:: Records to process ::
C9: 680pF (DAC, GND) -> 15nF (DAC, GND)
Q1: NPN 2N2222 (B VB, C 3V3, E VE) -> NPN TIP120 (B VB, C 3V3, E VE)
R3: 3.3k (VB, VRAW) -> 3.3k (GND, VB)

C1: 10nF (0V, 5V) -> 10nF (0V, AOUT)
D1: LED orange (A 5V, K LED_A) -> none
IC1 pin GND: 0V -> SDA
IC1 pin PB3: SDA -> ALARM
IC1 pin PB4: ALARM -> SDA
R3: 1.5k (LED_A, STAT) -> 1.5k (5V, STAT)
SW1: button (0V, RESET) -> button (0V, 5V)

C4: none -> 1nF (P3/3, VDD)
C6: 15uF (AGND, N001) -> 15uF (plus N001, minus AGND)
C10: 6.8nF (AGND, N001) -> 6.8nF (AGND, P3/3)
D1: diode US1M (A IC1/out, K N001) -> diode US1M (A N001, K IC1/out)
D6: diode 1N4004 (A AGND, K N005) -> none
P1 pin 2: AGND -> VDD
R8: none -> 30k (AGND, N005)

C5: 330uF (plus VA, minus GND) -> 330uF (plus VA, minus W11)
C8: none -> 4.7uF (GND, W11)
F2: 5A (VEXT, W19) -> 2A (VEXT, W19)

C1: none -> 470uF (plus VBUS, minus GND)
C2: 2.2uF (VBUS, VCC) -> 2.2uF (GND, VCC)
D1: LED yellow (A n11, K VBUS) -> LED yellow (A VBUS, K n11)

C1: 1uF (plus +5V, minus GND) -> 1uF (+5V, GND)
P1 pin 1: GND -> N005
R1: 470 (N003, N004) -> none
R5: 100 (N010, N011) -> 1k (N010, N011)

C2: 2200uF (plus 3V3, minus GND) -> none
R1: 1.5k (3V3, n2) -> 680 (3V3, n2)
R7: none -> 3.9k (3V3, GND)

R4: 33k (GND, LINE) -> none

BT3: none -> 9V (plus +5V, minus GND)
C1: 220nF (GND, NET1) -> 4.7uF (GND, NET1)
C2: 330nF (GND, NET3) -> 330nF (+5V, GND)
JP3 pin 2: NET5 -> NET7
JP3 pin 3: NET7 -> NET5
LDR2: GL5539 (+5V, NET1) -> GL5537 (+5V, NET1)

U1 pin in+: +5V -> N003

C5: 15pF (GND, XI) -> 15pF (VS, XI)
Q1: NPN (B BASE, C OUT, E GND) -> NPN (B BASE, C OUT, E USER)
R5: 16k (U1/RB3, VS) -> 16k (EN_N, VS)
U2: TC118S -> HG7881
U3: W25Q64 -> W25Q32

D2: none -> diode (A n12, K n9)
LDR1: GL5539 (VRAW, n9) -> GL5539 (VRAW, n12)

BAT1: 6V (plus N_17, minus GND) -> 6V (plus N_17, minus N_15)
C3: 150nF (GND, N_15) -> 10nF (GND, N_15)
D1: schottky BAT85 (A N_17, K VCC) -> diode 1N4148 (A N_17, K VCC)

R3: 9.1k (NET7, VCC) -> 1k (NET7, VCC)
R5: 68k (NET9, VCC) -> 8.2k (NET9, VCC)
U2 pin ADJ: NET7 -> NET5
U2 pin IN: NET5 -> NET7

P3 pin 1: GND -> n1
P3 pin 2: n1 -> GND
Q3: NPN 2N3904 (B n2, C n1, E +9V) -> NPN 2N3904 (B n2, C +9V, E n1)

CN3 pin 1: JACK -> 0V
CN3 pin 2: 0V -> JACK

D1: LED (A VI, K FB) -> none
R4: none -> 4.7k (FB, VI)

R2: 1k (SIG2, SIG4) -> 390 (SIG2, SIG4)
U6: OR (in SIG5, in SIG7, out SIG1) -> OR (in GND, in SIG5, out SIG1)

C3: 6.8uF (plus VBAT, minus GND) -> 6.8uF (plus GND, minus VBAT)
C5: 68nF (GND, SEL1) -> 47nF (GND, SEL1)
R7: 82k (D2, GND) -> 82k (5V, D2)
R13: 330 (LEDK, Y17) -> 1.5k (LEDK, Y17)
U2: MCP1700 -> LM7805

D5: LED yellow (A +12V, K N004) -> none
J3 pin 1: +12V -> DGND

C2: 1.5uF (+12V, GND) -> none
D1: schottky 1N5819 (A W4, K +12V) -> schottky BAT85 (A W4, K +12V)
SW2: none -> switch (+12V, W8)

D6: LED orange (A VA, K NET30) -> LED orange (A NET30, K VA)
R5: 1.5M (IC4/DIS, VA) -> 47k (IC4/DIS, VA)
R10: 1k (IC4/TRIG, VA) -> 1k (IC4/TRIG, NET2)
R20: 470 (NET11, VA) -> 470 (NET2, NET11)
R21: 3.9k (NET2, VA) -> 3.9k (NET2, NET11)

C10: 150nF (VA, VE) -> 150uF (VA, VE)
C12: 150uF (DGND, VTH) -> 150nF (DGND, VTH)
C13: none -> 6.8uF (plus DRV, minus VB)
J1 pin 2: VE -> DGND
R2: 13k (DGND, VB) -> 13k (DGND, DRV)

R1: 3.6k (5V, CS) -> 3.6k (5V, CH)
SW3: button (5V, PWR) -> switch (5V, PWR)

:: Exercise ::
Each entry must be printed again exactly as given.

:: Answer to the exercise ::
C9: 680pF (DAC, GND) -> 15nF (DAC, GND)
Q1: NPN 2N2222 (B VB, C 3V3, E VE) -> NPN TIP120 (B VB, C 3V3, E VE)
R3: 3.3k (VB, VRAW) -> 3.3k (GND, VB)

C1: 10nF (0V, 5V) -> 10nF (0V, AOUT)
D1: LED orange (A 5V, K LED_A) -> none
IC1 pin GND: 0V -> SDA
IC1 pin PB3: SDA -> ALARM
IC1 pin PB4: ALARM -> SDA
R3: 1.5k (LED_A, STAT) -> 1.5k (5V, STAT)
SW1: button (0V, RESET) -> button (0V, 5V)

C4: none -> 1nF (P3/3, VDD)
C6: 15uF (AGND, N001) -> 15uF (plus N001, minus AGND)
C10: 6.8nF (AGND, N001) -> 6.8nF (AGND, P3/3)
D1: diode US1M (A IC1/out, K N001) -> diode US1M (A N001, K IC1/out)
D6: diode 1N4004 (A AGND, K N005) -> none
P1 pin 2: AGND -> VDD
R8: none -> 30k (AGND, N005)

C5: 330uF (plus VA, minus GND) -> 330uF (plus VA, minus W11)
C8: none -> 4.7uF (GND, W11)
F2: 5A (VEXT, W19) -> 2A (VEXT, W19)

C1: none -> 470uF (plus VBUS, minus GND)
C2: 2.2uF (VBUS, VCC) -> 2.2uF (GND, VCC)
D1: LED yellow (A n11, K VBUS) -> LED yellow (A VBUS, K n11)

C1: 1uF (plus +5V, minus GND) -> 1uF (+5V, GND)
P1 pin 1: GND -> N005
R1: 470 (N003, N004) -> none
R5: 100 (N010, N011) -> 1k (N010, N011)

C2: 2200uF (plus 3V3, minus GND) -> none
R1: 1.5k (3V3, n2) -> 680 (3V3, n2)
R7: none -> 3.9k (3V3, GND)

R4: 33k (GND, LINE) -> none

BT3: none -> 9V (plus +5V, minus GND)
C1: 220nF (GND, NET1) -> 4.7uF (GND, NET1)
C2: 330nF (GND, NET3) -> 330nF (+5V, GND)
JP3 pin 2: NET5 -> NET7
JP3 pin 3: NET7 -> NET5
LDR2: GL5539 (+5V, NET1) -> GL5537 (+5V, NET1)

U1 pin in+: +5V -> N003

C5: 15pF (GND, XI) -> 15pF (VS, XI)
Q1: NPN (B BASE, C OUT, E GND) -> NPN (B BASE, C OUT, E USER)
R5: 16k (U1/RB3, VS) -> 16k (EN_N, VS)
U2: TC118S -> HG7881
U3: W25Q64 -> W25Q32

D2: none -> diode (A n12, K n9)
LDR1: GL5539 (VRAW, n9) -> GL5539 (VRAW, n12)

BAT1: 6V (plus N_17, minus GND) -> 6V (plus N_17, minus N_15)
C3: 150nF (GND, N_15) -> 10nF (GND, N_15)
D1: schottky BAT85 (A N_17, K VCC) -> diode 1N4148 (A N_17, K VCC)

R3: 9.1k (NET7, VCC) -> 1k (NET7, VCC)
R5: 68k (NET9, VCC) -> 8.2k (NET9, VCC)
U2 pin ADJ: NET7 -> NET5
U2 pin IN: NET5 -> NET7

P3 pin 1: GND -> n1
P3 pin 2: n1 -> GND
Q3: NPN 2N3904 (B n2, C n1, E +9V) -> NPN 2N3904 (B n2, C +9V, E n1)

CN3 pin 1: JACK -> 0V
CN3 pin 2: 0V -> JACK

D1: LED (A VI, K FB) -> none
R4: none -> 4.7k (FB, VI)

R2: 1k (SIG2, SIG4) -> 390 (SIG2, SIG4)
U6: OR (in SIG5, in SIG7, out SIG1) -> OR (in GND, in SIG5, out SIG1)

C3: 6.8uF (plus VBAT, minus GND) -> 6.8uF (plus GND, minus VBAT)
C5: 68nF (GND, SEL1) -> 47nF (GND, SEL1)
R7: 82k (D2, GND) -> 82k (5V, D2)
R13: 330 (LEDK, Y17) -> 1.5k (LEDK, Y17)
U2: MCP1700 -> LM7805

D5: LED yellow (A +12V, K N004) -> none
J3 pin 1: +12V -> DGND

C2: 1.5uF (+12V, GND) -> none
D1: schottky 1N5819 (A W4, K +12V) -> schottky BAT85 (A W4, K +12V)
SW2: none -> switch (+12V, W8)

D6: LED orange (A VA, K NET30) -> LED orange (A NET30, K VA)
R5: 1.5M (IC4/DIS, VA) -> 47k (IC4/DIS, VA)
R10: 1k (IC4/TRIG, VA) -> 1k (IC4/TRIG, NET2)
R20: 470 (NET11, VA) -> 470 (NET2, NET11)
R21: 3.9k (NET2, VA) -> 3.9k (NET2, NET11)

C10: 150nF (VA, VE) -> 150uF (VA, VE)
C12: 150uF (DGND, VTH) -> 150nF (DGND, VTH)
C13: none -> 6.8uF (plus DRV, minus VB)
J1 pin 2: VE -> DGND
R2: 13k (DGND, VB) -> 13k (DGND, DRV)

R1: 3.6k (5V, CS) -> 3.6k (5V, CH)
SW3: button (5V, PWR) -> switch (5V, PWR)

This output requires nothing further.